■ TASK BRIEF
Your task is to transcribe the data in full.

■ SOURCE DATA
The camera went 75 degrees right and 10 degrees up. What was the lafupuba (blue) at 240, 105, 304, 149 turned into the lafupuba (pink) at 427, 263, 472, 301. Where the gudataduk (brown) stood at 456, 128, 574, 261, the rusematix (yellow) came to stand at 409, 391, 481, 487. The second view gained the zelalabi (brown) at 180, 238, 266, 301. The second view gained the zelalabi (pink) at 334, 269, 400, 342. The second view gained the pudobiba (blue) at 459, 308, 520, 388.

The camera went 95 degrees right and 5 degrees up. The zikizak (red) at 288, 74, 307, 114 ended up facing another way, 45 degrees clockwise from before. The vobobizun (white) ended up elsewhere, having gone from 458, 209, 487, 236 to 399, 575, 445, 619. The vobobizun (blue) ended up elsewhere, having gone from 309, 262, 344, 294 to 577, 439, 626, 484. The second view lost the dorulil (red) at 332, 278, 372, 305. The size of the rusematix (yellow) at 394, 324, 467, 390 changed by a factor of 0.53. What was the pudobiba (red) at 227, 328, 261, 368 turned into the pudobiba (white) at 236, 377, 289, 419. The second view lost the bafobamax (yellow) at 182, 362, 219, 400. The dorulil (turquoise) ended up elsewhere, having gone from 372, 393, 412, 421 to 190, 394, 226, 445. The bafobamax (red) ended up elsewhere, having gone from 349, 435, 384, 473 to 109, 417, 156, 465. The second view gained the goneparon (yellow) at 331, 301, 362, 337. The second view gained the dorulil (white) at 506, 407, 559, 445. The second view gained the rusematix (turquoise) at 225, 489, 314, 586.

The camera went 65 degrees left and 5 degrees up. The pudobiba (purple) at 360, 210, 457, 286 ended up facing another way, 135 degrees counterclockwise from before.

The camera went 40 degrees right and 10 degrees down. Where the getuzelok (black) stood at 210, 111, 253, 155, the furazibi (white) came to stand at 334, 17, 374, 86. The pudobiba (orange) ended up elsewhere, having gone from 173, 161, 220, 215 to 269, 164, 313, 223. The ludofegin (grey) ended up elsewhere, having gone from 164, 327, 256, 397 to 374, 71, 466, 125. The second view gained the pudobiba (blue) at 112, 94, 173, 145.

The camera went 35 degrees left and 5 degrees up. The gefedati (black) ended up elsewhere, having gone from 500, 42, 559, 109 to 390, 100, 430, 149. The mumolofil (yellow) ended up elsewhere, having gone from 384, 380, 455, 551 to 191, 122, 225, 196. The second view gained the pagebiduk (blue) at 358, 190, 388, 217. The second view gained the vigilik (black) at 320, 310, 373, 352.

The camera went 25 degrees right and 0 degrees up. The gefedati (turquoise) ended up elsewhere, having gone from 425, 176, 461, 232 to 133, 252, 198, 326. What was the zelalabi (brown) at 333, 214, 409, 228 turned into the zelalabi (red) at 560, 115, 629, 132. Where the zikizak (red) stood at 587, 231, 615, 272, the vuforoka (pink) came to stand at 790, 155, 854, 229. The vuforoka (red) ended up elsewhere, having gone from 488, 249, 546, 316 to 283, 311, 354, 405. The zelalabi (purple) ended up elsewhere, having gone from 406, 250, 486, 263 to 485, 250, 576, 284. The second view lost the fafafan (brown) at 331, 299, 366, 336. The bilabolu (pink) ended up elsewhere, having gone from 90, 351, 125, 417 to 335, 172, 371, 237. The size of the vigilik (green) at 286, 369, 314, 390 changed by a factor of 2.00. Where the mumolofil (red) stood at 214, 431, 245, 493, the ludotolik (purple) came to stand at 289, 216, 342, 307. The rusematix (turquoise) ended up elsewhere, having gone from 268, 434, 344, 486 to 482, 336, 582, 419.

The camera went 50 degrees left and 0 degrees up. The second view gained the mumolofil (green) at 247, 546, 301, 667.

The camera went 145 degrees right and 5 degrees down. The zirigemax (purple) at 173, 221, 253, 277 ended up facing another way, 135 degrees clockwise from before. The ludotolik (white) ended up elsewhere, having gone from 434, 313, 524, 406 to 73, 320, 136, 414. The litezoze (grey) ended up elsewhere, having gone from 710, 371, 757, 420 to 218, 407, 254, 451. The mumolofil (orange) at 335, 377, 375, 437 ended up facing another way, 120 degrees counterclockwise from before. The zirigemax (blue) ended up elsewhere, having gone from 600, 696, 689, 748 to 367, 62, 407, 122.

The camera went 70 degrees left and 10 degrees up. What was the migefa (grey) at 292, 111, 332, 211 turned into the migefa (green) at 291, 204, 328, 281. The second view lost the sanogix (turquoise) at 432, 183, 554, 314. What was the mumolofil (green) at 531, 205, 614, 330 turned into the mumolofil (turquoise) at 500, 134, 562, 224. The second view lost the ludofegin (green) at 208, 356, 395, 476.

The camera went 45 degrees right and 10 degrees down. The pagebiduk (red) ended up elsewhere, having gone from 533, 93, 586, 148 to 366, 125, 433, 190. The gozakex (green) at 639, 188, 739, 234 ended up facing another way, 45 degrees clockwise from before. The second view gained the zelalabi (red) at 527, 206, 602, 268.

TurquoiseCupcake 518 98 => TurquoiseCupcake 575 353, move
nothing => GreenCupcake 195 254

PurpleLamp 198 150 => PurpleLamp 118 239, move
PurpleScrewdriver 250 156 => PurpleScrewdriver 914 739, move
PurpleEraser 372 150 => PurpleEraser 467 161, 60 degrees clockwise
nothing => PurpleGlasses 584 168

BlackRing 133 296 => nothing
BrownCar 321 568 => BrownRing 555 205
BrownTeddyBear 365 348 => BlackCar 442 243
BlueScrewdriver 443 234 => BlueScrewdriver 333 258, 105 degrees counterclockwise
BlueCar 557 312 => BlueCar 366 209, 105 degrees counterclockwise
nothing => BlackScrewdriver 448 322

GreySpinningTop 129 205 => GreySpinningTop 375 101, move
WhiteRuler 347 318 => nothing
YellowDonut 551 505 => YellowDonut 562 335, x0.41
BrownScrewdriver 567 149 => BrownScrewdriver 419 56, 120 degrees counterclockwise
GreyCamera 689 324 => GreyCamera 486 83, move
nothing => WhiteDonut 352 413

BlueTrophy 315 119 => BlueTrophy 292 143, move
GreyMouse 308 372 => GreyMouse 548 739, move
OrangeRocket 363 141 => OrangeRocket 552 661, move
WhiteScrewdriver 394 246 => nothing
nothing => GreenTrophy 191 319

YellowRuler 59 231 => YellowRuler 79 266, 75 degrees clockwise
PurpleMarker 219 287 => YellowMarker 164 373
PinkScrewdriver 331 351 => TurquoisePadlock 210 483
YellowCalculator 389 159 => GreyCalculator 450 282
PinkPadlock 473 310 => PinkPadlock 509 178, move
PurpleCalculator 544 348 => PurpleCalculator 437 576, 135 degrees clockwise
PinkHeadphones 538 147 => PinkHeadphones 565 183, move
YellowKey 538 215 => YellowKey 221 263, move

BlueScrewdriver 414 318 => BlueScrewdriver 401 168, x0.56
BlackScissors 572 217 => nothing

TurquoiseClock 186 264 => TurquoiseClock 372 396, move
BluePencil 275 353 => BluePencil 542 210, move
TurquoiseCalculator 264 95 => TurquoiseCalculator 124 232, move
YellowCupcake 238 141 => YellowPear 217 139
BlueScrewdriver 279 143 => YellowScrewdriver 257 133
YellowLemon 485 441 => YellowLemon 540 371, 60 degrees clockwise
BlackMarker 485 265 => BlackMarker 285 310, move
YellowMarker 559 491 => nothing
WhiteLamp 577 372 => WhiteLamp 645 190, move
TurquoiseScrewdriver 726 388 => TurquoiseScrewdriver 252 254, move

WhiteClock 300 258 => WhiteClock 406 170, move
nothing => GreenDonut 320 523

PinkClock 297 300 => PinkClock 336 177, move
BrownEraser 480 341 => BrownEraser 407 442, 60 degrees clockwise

■ REPLY
The camera went 75 degrees right and 10 degrees up. What was the lafupuba (blue) at 240, 105, 304, 149 turned into the lafupuba (pink) at 427, 263, 472, 301. Where the gudataduk (brown) stood at 456, 128, 574, 261, the rusematix (yellow) came to stand at 409, 391, 481, 487. The second view gained the zelalabi (brown) at 180, 238, 266, 301. The second view gained the zelalabi (pink) at 334, 269, 400, 342. The second view gained the pudobiba (blue) at 459, 308, 520, 388.

The camera went 95 degrees right and 5 degrees up. The zikizak (red) at 288, 74, 307, 114 ended up facing another way, 45 degrees clockwise from before. The vobobizun (white) ended up elsewhere, having gone from 458, 209, 487, 236 to 399, 575, 445, 619. The vobobizun (blue) ended up elsewhere, having gone from 309, 262, 344, 294 to 577, 439, 626, 484. The second view lost the dorulil (red) at 332, 278, 372, 305. The size of the rusematix (yellow) at 394, 324, 467, 390 changed by a factor of 0.53. What was the pudobiba (red) at 227, 328, 261, 368 turned into the pudobiba (white) at 236, 377, 289, 419. The second view lost the bafobamax (yellow) at 182, 362, 219, 400. The dorulil (turquoise) ended up elsewhere, having gone from 372, 393, 412, 421 to 190, 394, 226, 445. The bafobamax (red) ended up elsewhere, having gone from 349, 435, 384, 473 to 109, 417, 156, 465. The second view gained the goneparon (yellow) at 331, 301, 362, 337. The second view gained the dorulil (white) at 506, 407, 559, 445. The second view gained the rusematix (turquoise) at 225, 489, 314, 586.

The camera went 65 degrees left and 5 degrees up. The pudobiba (purple) at 360, 210, 457, 286 ended up facing another way, 135 degrees counterclockwise from before.

The camera went 40 degrees right and 10 degrees down. Where the getuzelok (black) stood at 210, 111, 253, 155, the furazibi (white) came to stand at 334, 17, 374, 86. The pudobiba (orange) ended up elsewhere, having gone from 173, 161, 220, 215 to 269, 164, 313, 223. The ludofegin (grey) ended up elsewhere, having gone from 164, 327, 256, 397 to 374, 71, 466, 125. The second view gained the pudobiba (blue) at 112, 94, 173, 145.

The camera went 35 degrees left and 5 degrees up. The gefedati (black) ended up elsewhere, having gone from 500, 42, 559, 109 to 390, 100, 430, 149. The mumolofil (yellow) ended up elsewhere, having gone from 384, 380, 455, 551 to 191, 122, 225, 196. The second view gained the pagebiduk (blue) at 358, 190, 388, 217. The second view gained the vigilik (black) at 320, 310, 373, 352.

The camera went 25 degrees right and 0 degrees up. The gefedati (turquoise) ended up elsewhere, having gone from 425, 176, 461, 232 to 133, 252, 198, 326. What was the zelalabi (brown) at 333, 214, 409, 228 turned into the zelalabi (red) at 560, 115, 629, 132. Where the zikizak (red) stood at 587, 231, 615, 272, the vuforoka (pink) came to stand at 790, 155, 854, 229. The vuforoka (red) ended up elsewhere, having gone from 488, 249, 546, 316 to 283, 311, 354, 405. The zelalabi (purple) ended up elsewhere, having gone from 406, 250, 486, 263 to 485, 250, 576, 284. The second view lost the fafafan (brown) at 331, 299, 366, 336. The bilabolu (pink) ended up elsewhere, having gone from 90, 351, 125, 417 to 335, 172, 371, 237. The size of the vigilik (green) at 286, 369, 314, 390 changed by a factor of 2.00. Where the mumolofil (red) stood at 214, 431, 245, 493, the ludotolik (purple) came to stand at 289, 216, 342, 307. The rusematix (turquoise) ended up elsewhere, having gone from 268, 434, 344, 486 to 482, 336, 582, 419.

The camera went 50 degrees left and 0 degrees up. The second view gained the mumolofil (green) at 247, 546, 301, 667.

The camera went 145 degrees right and 5 degrees down. The zirigemax (purple) at 173, 221, 253, 277 ended up facing another way, 135 degrees clockwise from before. The ludotolik (white) ended up elsewhere, having gone from 434, 313, 524, 406 to 73, 320, 136, 414. The litezoze (grey) ended up elsewhere, having gone from 710, 371, 757, 420 to 218, 407, 254, 451. The mumolofil (orange) at 335, 377, 375, 437 ended up facing another way, 120 degrees counterclockwise from before. The zirigemax (blue) ended up elsewhere, having gone from 600, 696, 689, 748 to 367, 62, 407, 122.

The camera went 70 degrees left and 10 degrees up. What was the migefa (grey) at 292, 111, 332, 211 turned into the migefa (green) at 291, 204, 328, 281. The second view lost the sanogix (turquoise) at 432, 183, 554, 314. What was the mumolofil (green) at 531, 205, 614, 330 turned into the mumolofil (turquoise) at 500, 134, 562, 224. The second view lost the ludofegin (green) at 208, 356, 395, 476.

The camera went 45 degrees right and 10 degrees down. The pagebiduk (red) ended up elsewhere, having gone from 533, 93, 586, 148 to 366, 125, 433, 190. The gozakex (green) at 639, 188, 739, 234 ended up facing another way, 45 degrees clockwise from before. The second view gained the zelalabi (red) at 527, 206, 602, 268.

TurquoiseCupcake 518 98 => TurquoiseCupcake 575 353, move
nothing => GreenCupcake 195 254

PurpleLamp 198 150 => PurpleLamp 118 239, move
PurpleScrewdriver 250 156 => PurpleScrewdriver 914 739, move
PurpleEraser 372 150 => PurpleEraser 467 161, 60 degrees clockwise
nothing => PurpleGlasses 584 168

BlackRing 133 296 => nothing
BrownCar 321 568 => BrownRing 555 205
BrownTeddyBear 365 348 => BlackCar 442 243
BlueScrewdriver 443 234 => BlueScrewdriver 333 258, 105 degrees counterclockwise
BlueCar 557 312 => BlueCar 366 209, 105 degrees counterclockwise
nothing => BlackScrewdriver 448 322

GreySpinningTop 129 205 => GreySpinningTop 375 101, move
WhiteRuler 347 318 => nothing
YellowDonut 551 505 => YellowDonut 562 335, x0.41
BrownScrewdriver 567 149 => BrownScrewdriver 419 56, 120 degrees counterclockwise
GreyCamera 689 324 => GreyCamera 486 83, move
nothing => WhiteDonut 352 413

BlueTrophy 315 119 => BlueTrophy 292 143, move
GreyMouse 308 372 => GreyMouse 548 739, move
OrangeRocket 363 141 => OrangeRocket 552 661, move
WhiteScrewdriver 394 246 => nothing
nothing => GreenTrophy 191 319

YellowRuler 59 231 => YellowRuler 79 266, 75 degrees clockwise
PurpleMarker 219 287 => YellowMarker 164 373
PinkScrewdriver 331 351 => TurquoisePadlock 210 483
YellowCalculator 389 159 => GreyCalculator 450 282
PinkPadlock 473 310 => PinkPadlock 509 178, move
PurpleCalculator 544 348 => PurpleCalculator 437 576, 135 degrees clockwise
PinkHeadphones 538 147 => PinkHeadphones 565 183, move
YellowKey 538 215 => YellowKey 221 263, move

BlueScrewdriver 414 318 => BlueScrewdriver 401 168, x0.56
BlackScissors 572 217 => nothing

TurquoiseClock 186 264 => TurquoiseClock 372 396, move
BluePencil 275 353 => BluePencil 542 210, move
TurquoiseCalculator 264 95 => TurquoiseCalculator 124 232, move
YellowCupcake 238 141 => YellowPear 217 139
BlueScrewdriver 279 143 => YellowScrewdriver 257 133
YellowLemon 485 441 => YellowLemon 540 371, 60 degrees clockwise
BlackMarker 485 265 => BlackMarker 285 310, move
YellowMarker 559 491 => nothing
WhiteLamp 577 372 => WhiteLamp 645 190, move
TurquoiseScrewdriver 726 388 => TurquoiseScrewdriver 252 254, move

WhiteClock 300 258 => WhiteClock 406 170, move
nothing => GreenDonut 320 523

PinkClock 297 300 => PinkClock 336 177, move
BrownEraser 480 341 => BrownEraser 407 442, 60 degrees clockwise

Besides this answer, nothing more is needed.